↓

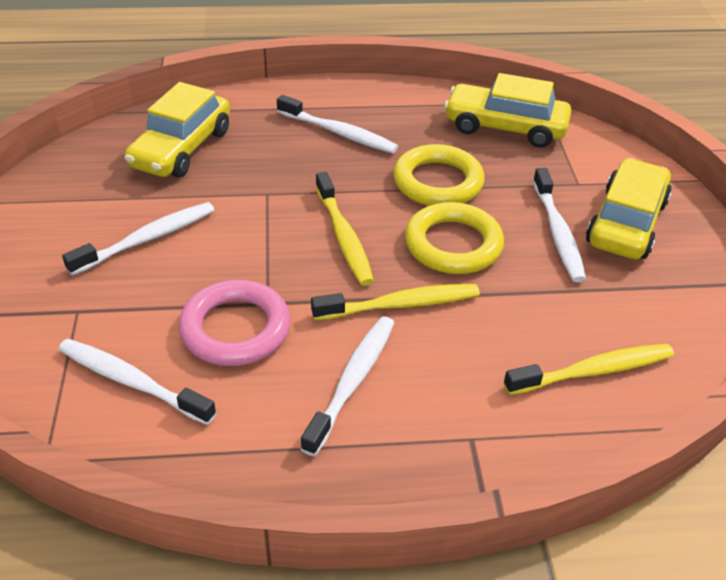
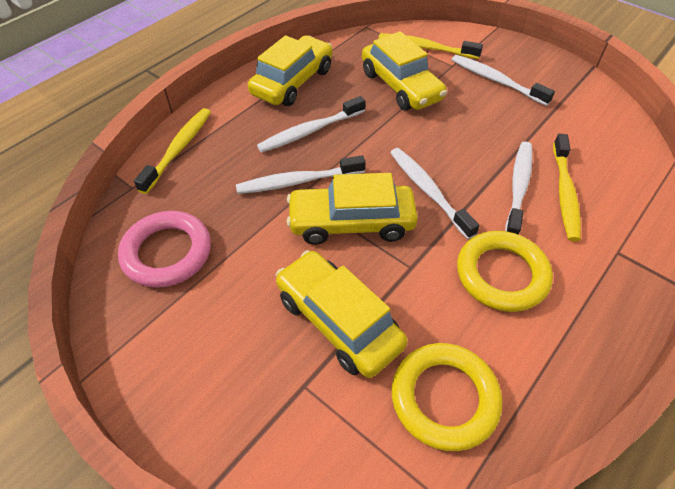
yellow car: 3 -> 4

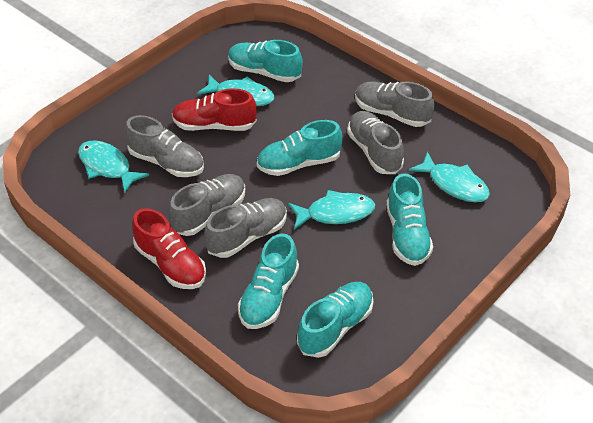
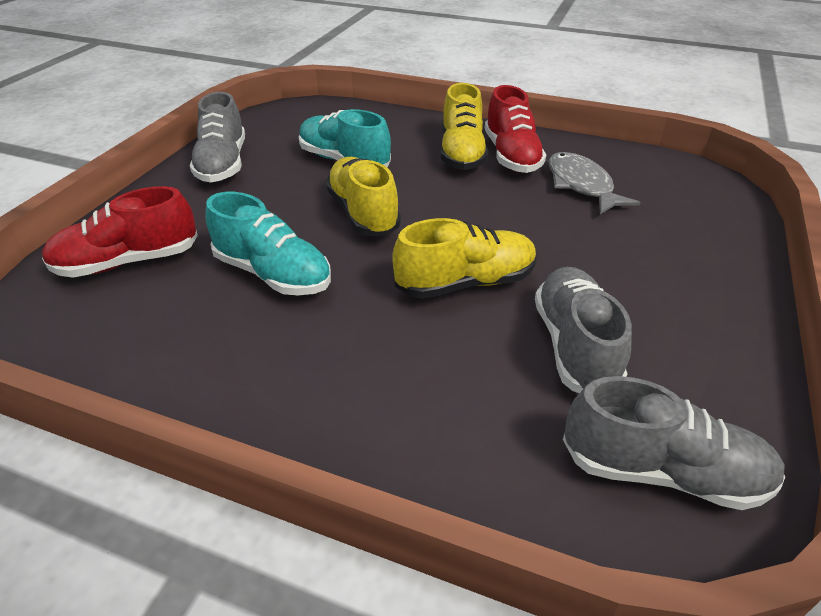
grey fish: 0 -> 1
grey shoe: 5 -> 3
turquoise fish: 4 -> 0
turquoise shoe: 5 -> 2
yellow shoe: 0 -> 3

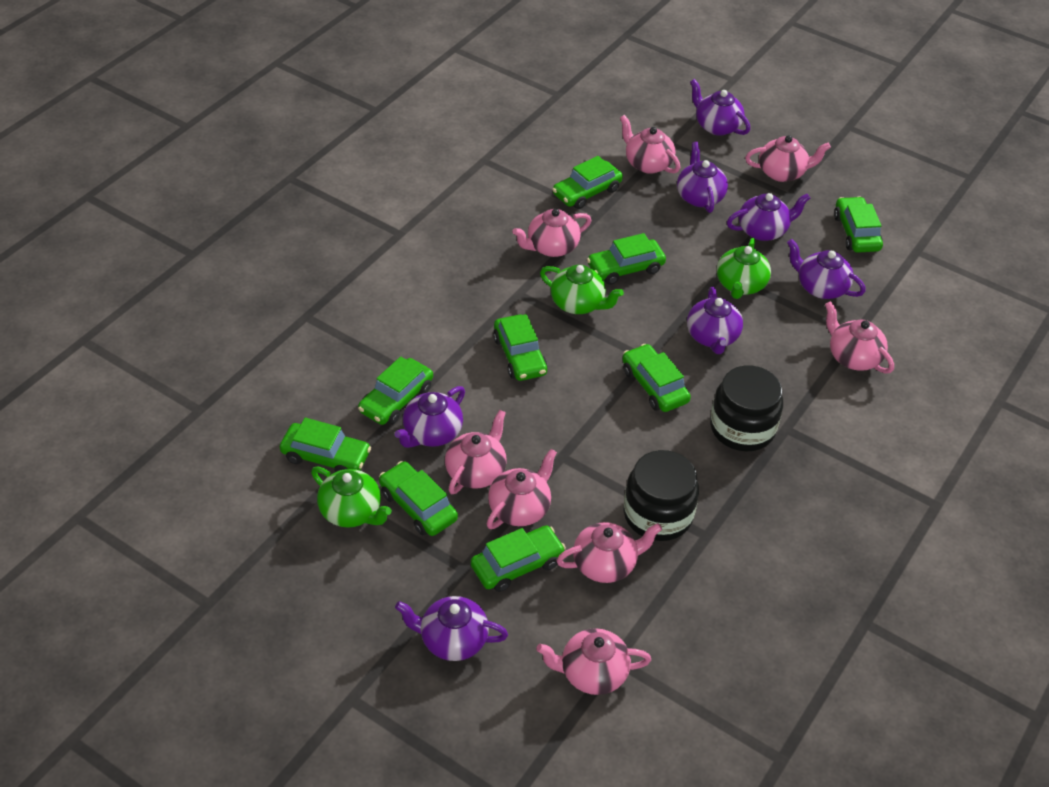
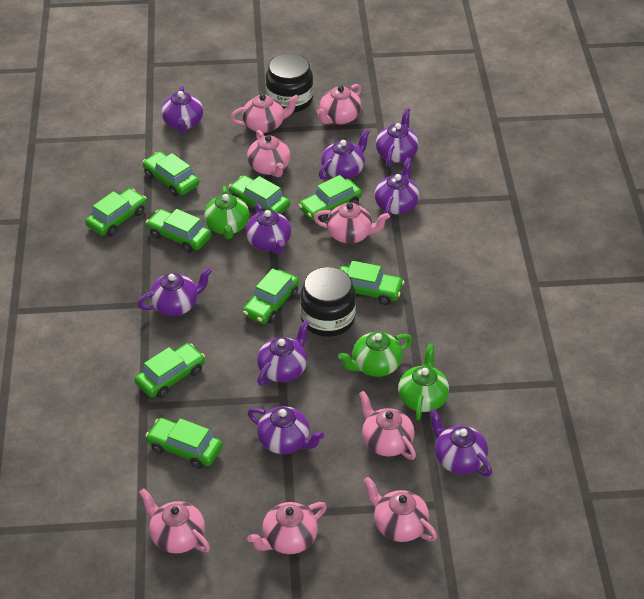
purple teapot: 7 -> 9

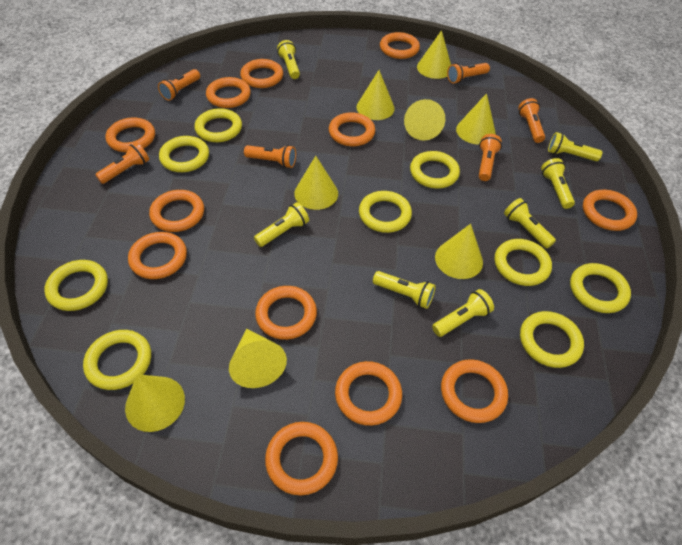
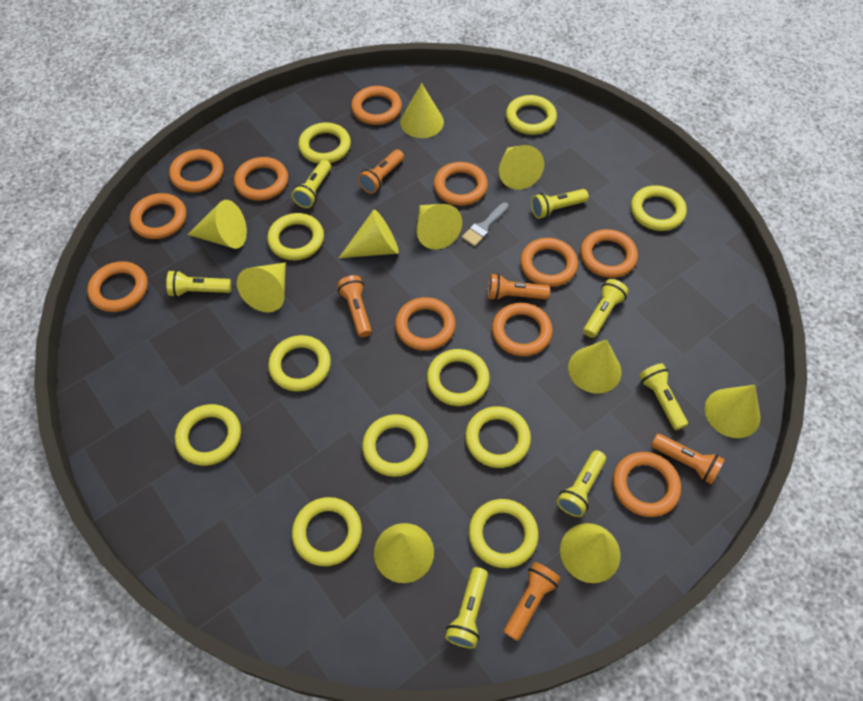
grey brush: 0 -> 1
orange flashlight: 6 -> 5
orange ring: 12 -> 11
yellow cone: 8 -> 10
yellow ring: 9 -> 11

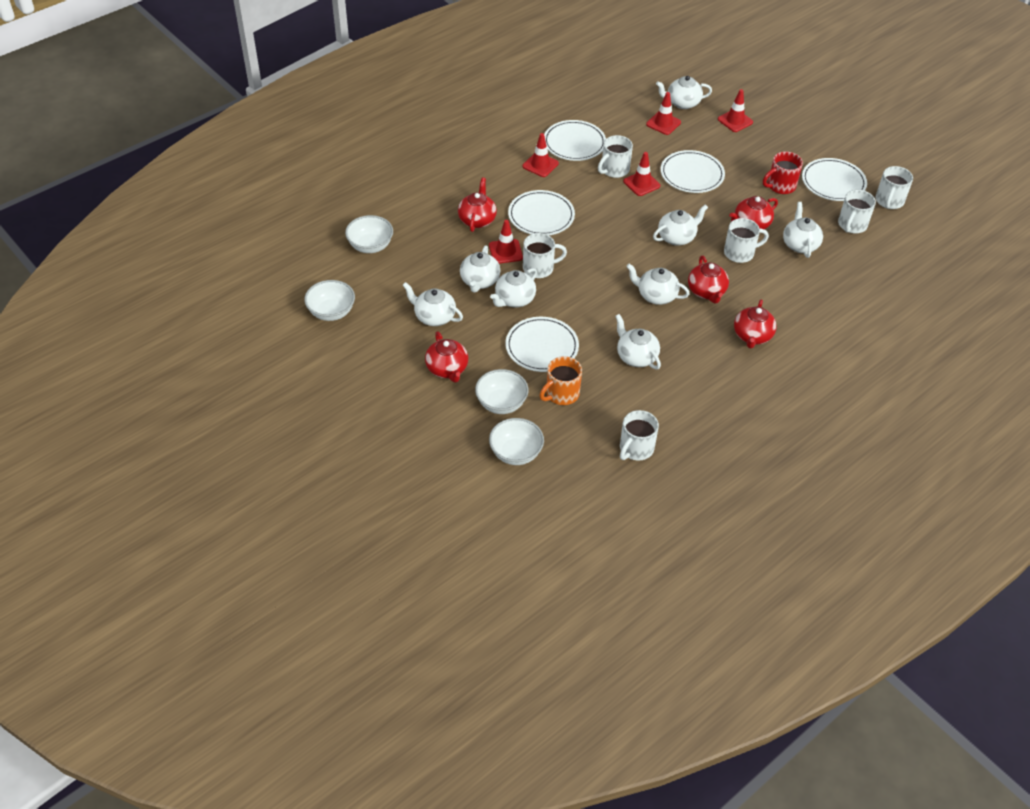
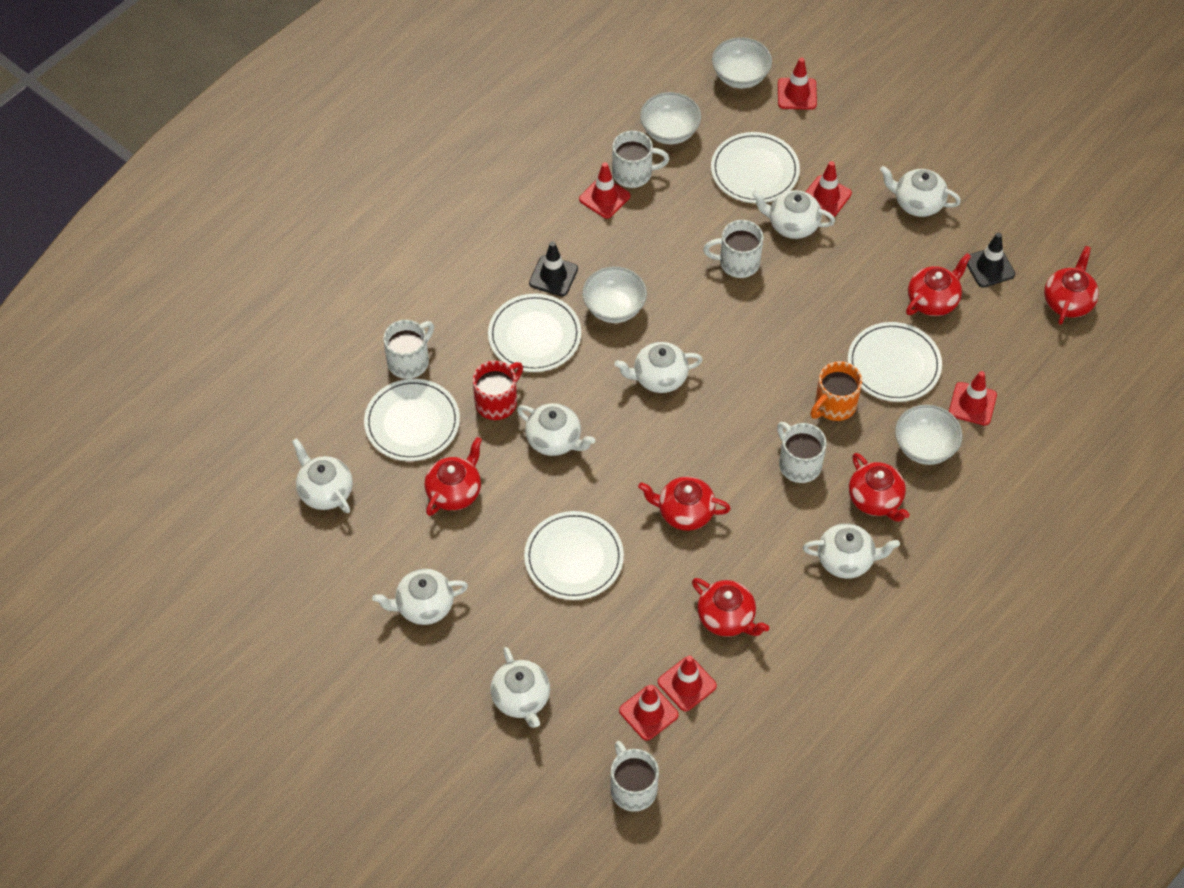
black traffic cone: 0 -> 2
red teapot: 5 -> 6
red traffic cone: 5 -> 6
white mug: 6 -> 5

↑

◆ TASK DIRECTIONS
Extract every line of the records above that contains the word "shoe".

◆ ANSWER SECTION
grey shoe: 5 -> 3
turquoise shoe: 5 -> 2
yellow shoe: 0 -> 3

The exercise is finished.